[Exercise data Boundary: Start]

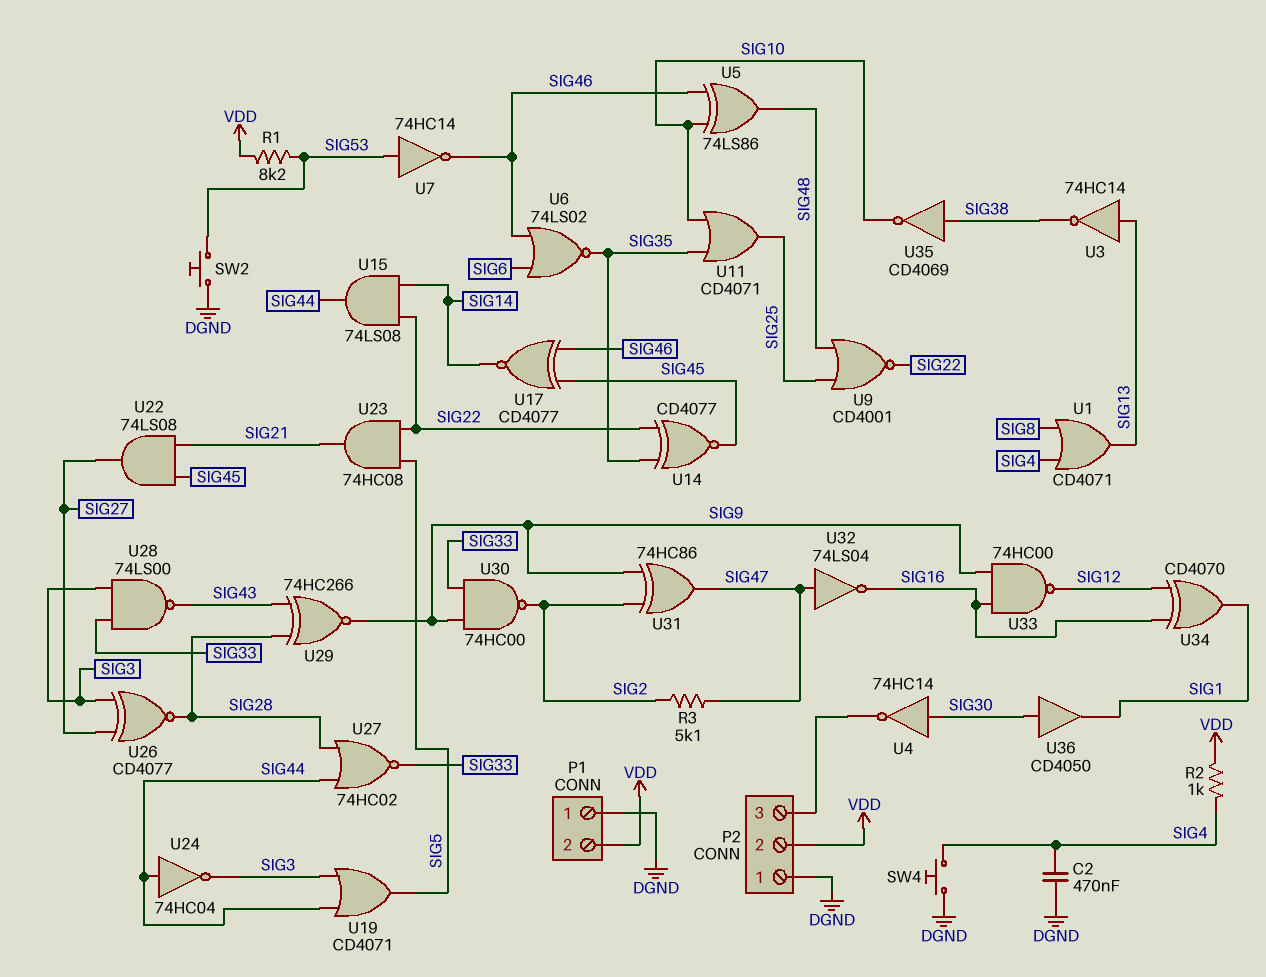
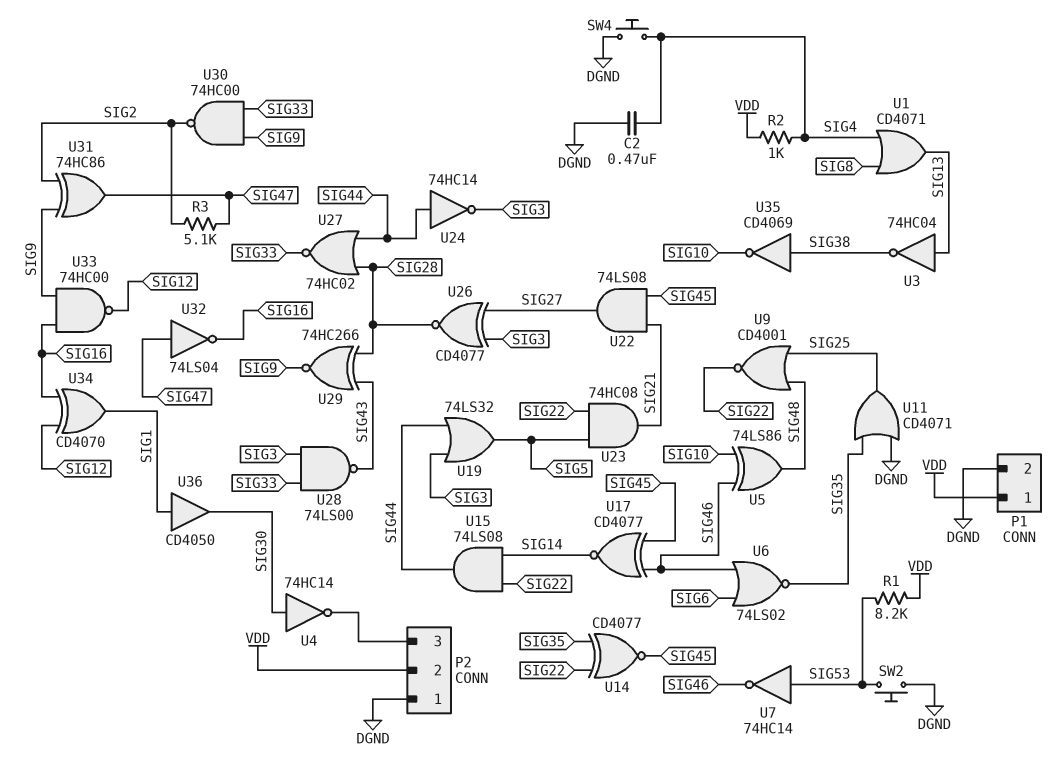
P1 pin 1: DGND -> VDD
P1 pin 2: VDD -> DGND
U3: NOT 74HC14 (in SIG13, out SIG38) -> NOT 74HC04 (in SIG13, out SIG38)
U11: OR CD4071 (in SIG10, in SIG35, out SIG25) -> OR CD4071 (in DGND, in SIG35, out SIG25)
U19: OR CD4071 (in SIG3, in SIG44, out SIG5) -> OR 74LS32 (in SIG3, in SIG44, out SIG5)
U24: NOT 74HC04 (in SIG44, out SIG3) -> NOT 74HC14 (in SIG44, out SIG3)
U36: buffer CD4050 (in SIG30, out SIG1) -> buffer CD4050 (in SIG1, out SIG30)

[Exercise data Boundary: End]

▶ Task to carry out
The lines from the one containing "U24: NOT 74HC04" through the last line of the material above are to be copied exactly, both ends included.

▶ Your response
U24: NOT 74HC04 (in SIG44, out SIG3) -> NOT 74HC14 (in SIG44, out SIG3)
U36: buffer CD4050 (in SIG30, out SIG1) -> buffer CD4050 (in SIG1, out SIG30)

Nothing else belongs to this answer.